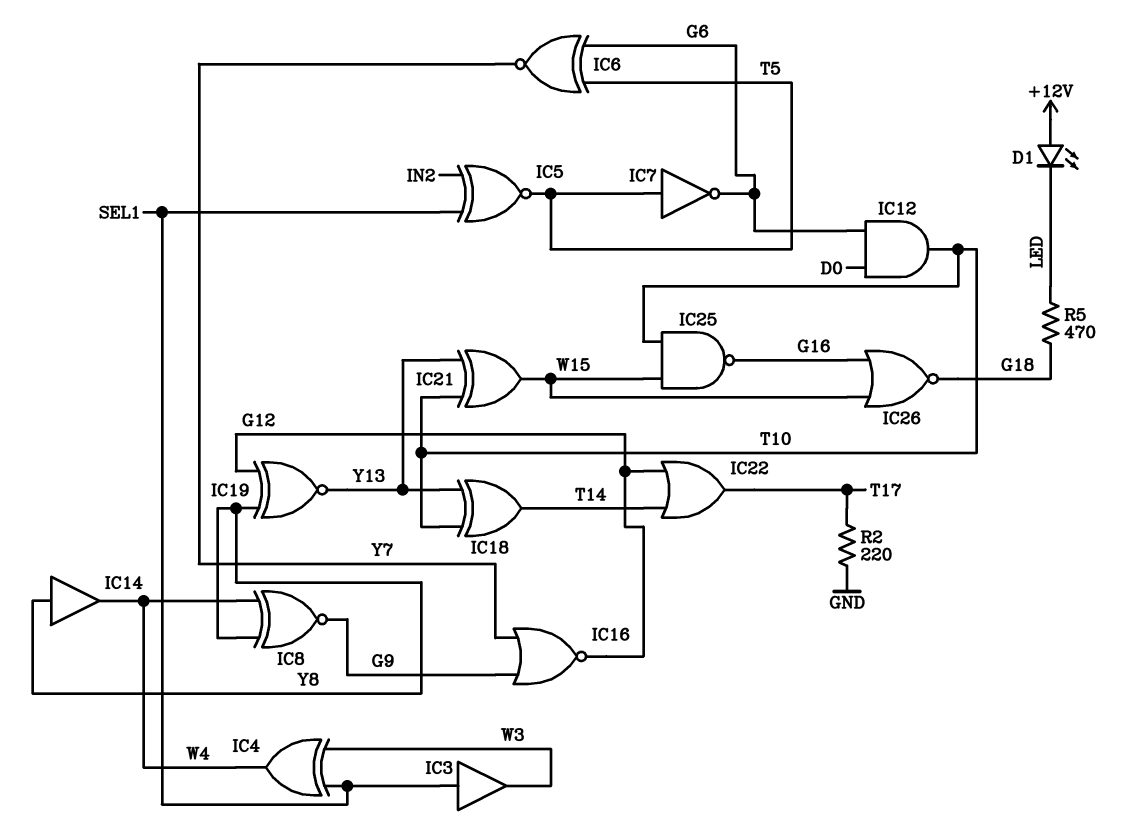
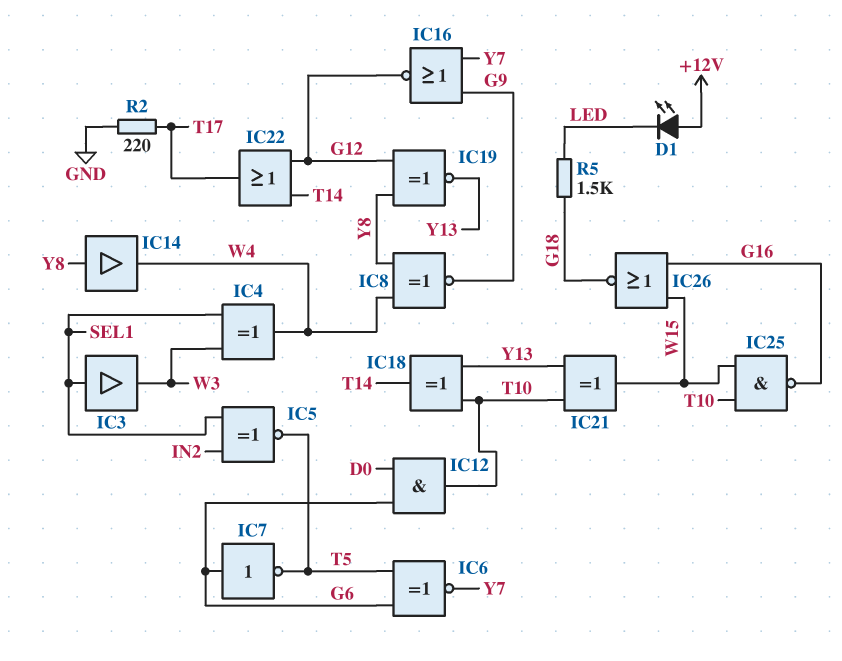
IC7: NOT (in T5, out G6) -> NOT (in G6, out T5)
R5: 470 (G18, LED) -> 1.5k (G18, LED)

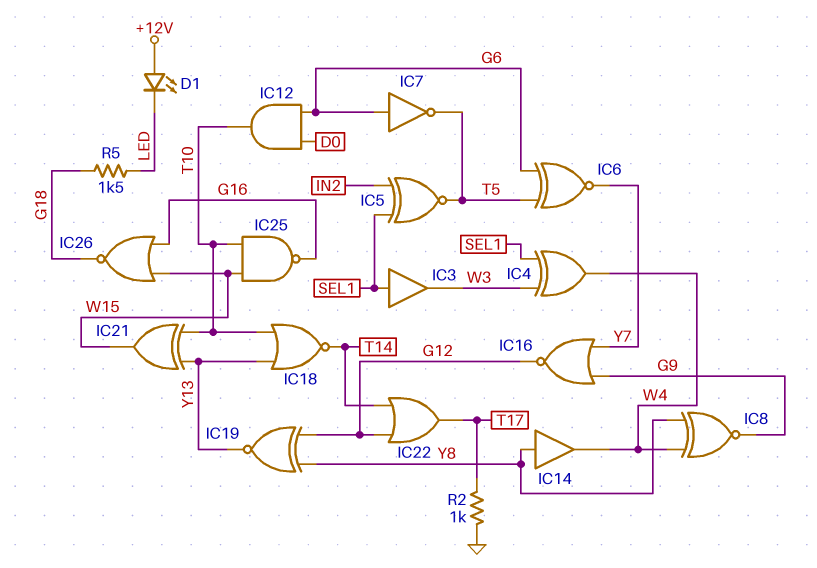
IC18: XOR (in T10, in Y13, out T14) -> NOR (in T10, in Y13, out T14)
R2: 220 (GND, T17) -> 1k (GND, T17)

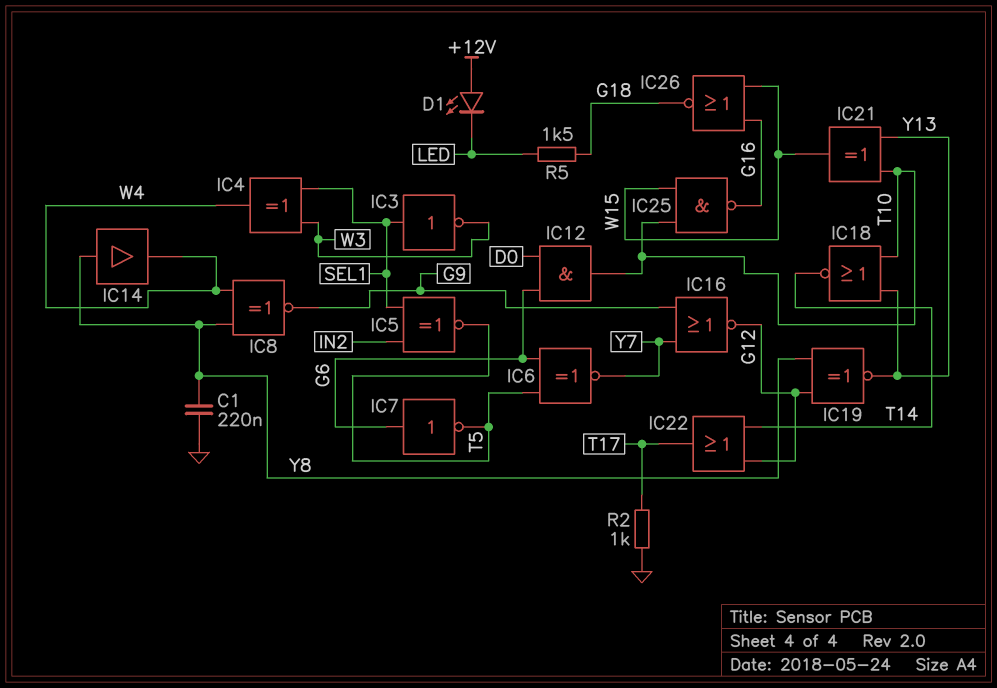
C1: none -> 220nF (GND, Y8)
IC3: buffer (in SEL1, out W3) -> NOT (in SEL1, out W3)

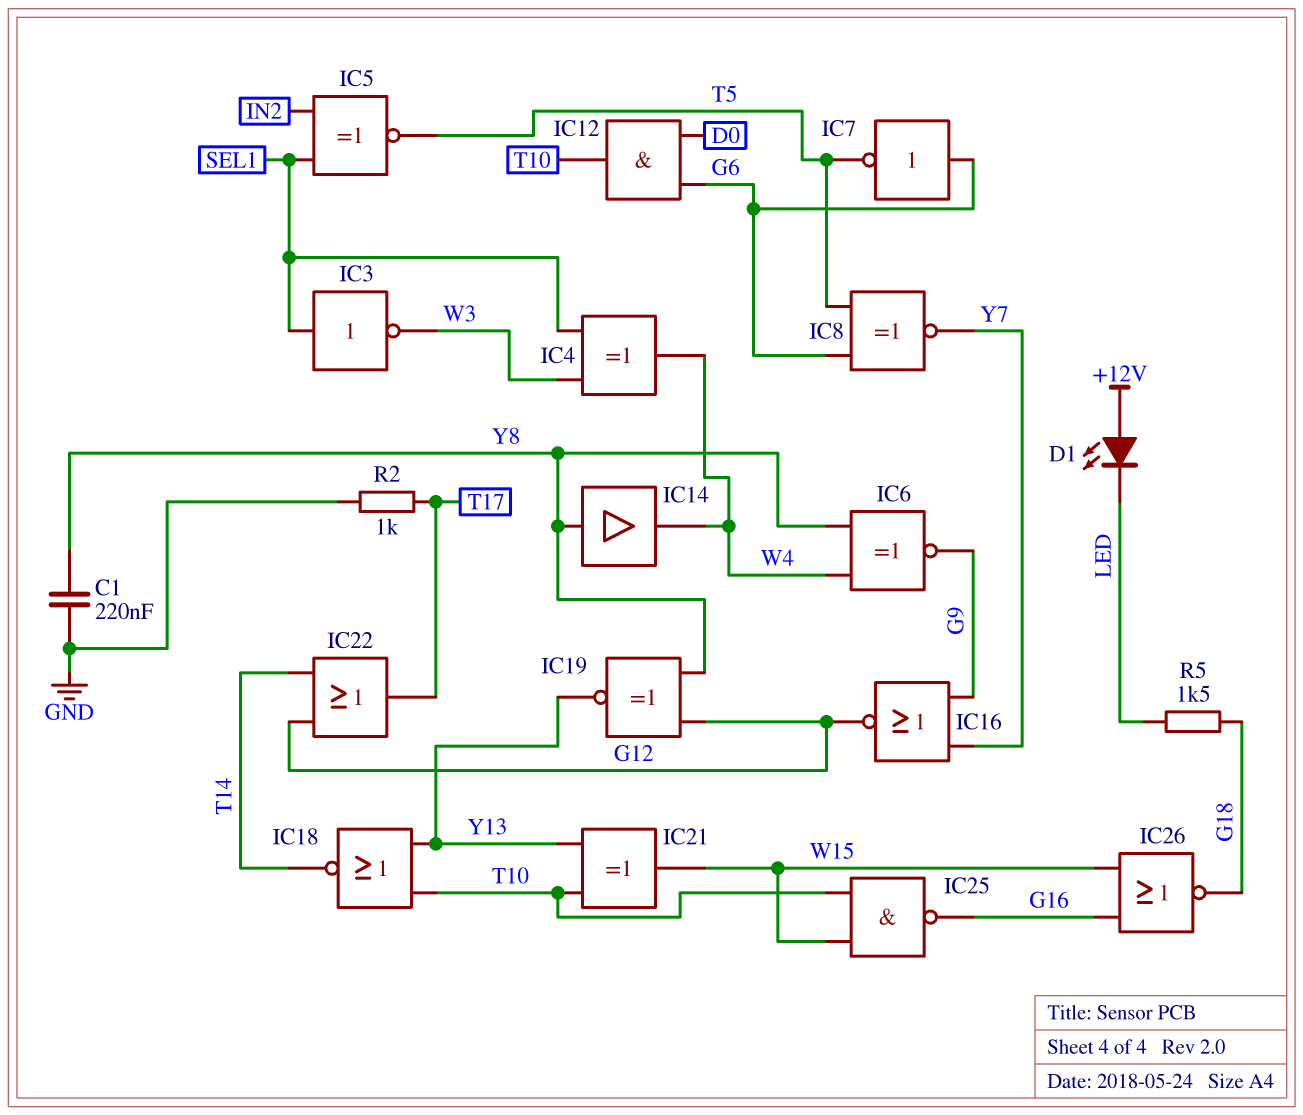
IC6: XNOR (in G6, in T5, out Y7) -> XNOR (in W4, in Y8, out G9)
IC8: XNOR (in W4, in Y8, out G9) -> XNOR (in G6, in T5, out Y7)

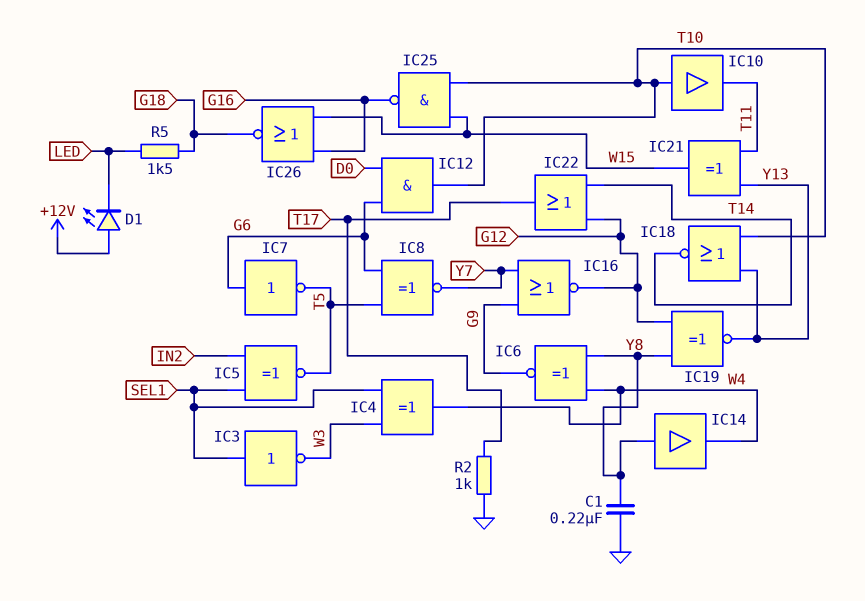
IC10: none -> buffer (in T10, out T11)
IC21: XOR (in T10, in Y13, out W15) -> XOR (in T11, in Y13, out W15)

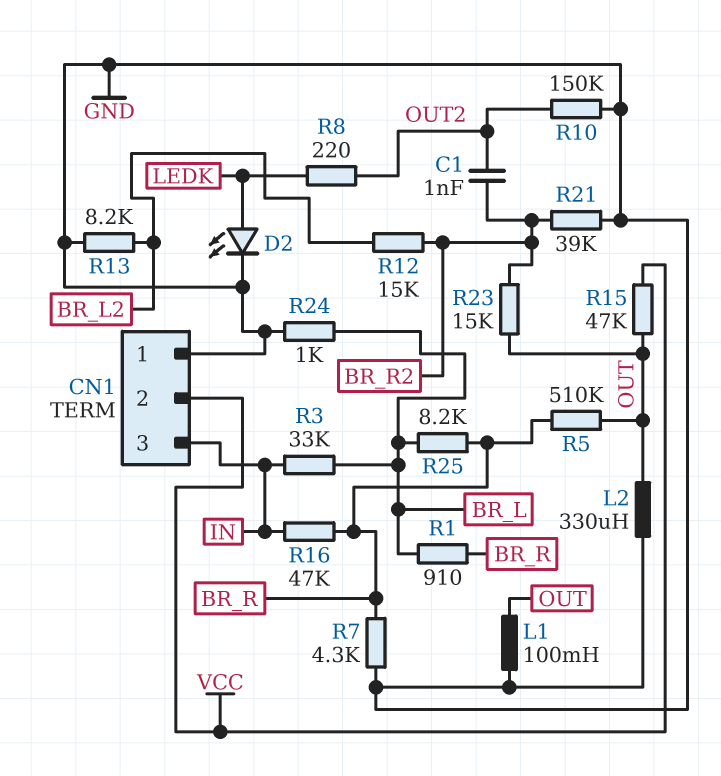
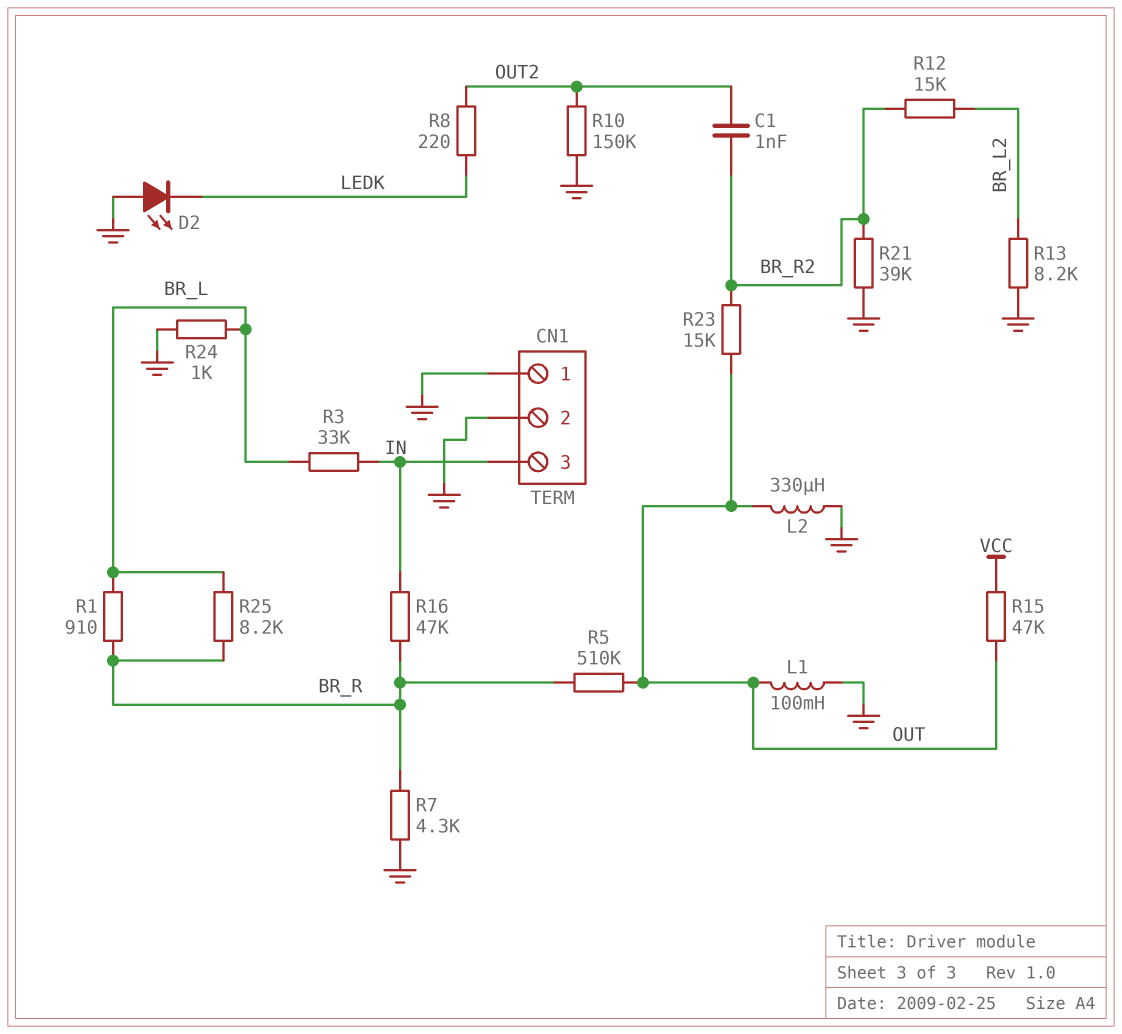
CN1 pin 2: VCC -> GND
D2: LED (A LEDK, K GND) -> LED (A GND, K LEDK)

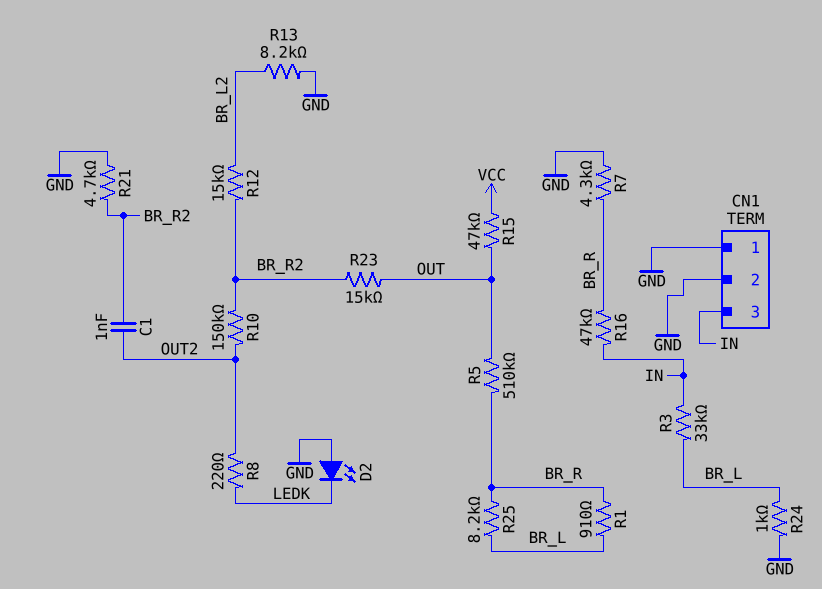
L1: 100mH (GND, OUT) -> none
L2: 330uH (GND, OUT) -> none
R10: 150k (GND, OUT2) -> 150k (BR_R2, OUT2)
R21: 39k (BR_R2, GND) -> 4.7k (BR_R2, GND)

____________________

EXERCISE PROMPT
Reproduce exactly, and only, the lines from the one holding "IC8: XNOR (in" through the final line of the entries. Do not include the pictures.

ANSWER BOX
IC8: XNOR (in W4, in Y8, out G9) -> XNOR (in G6, in T5, out Y7)

IC10: none -> buffer (in T10, out T11)
IC21: XOR (in T10, in Y13, out W15) -> XOR (in T11, in Y13, out W15)

CN1 pin 2: VCC -> GND
D2: LED (A LEDK, K GND) -> LED (A GND, K LEDK)

L1: 100mH (GND, OUT) -> none
L2: 330uH (GND, OUT) -> none
R10: 150k (GND, OUT2) -> 150k (BR_R2, OUT2)
R21: 39k (BR_R2, GND) -> 4.7k (BR_R2, GND)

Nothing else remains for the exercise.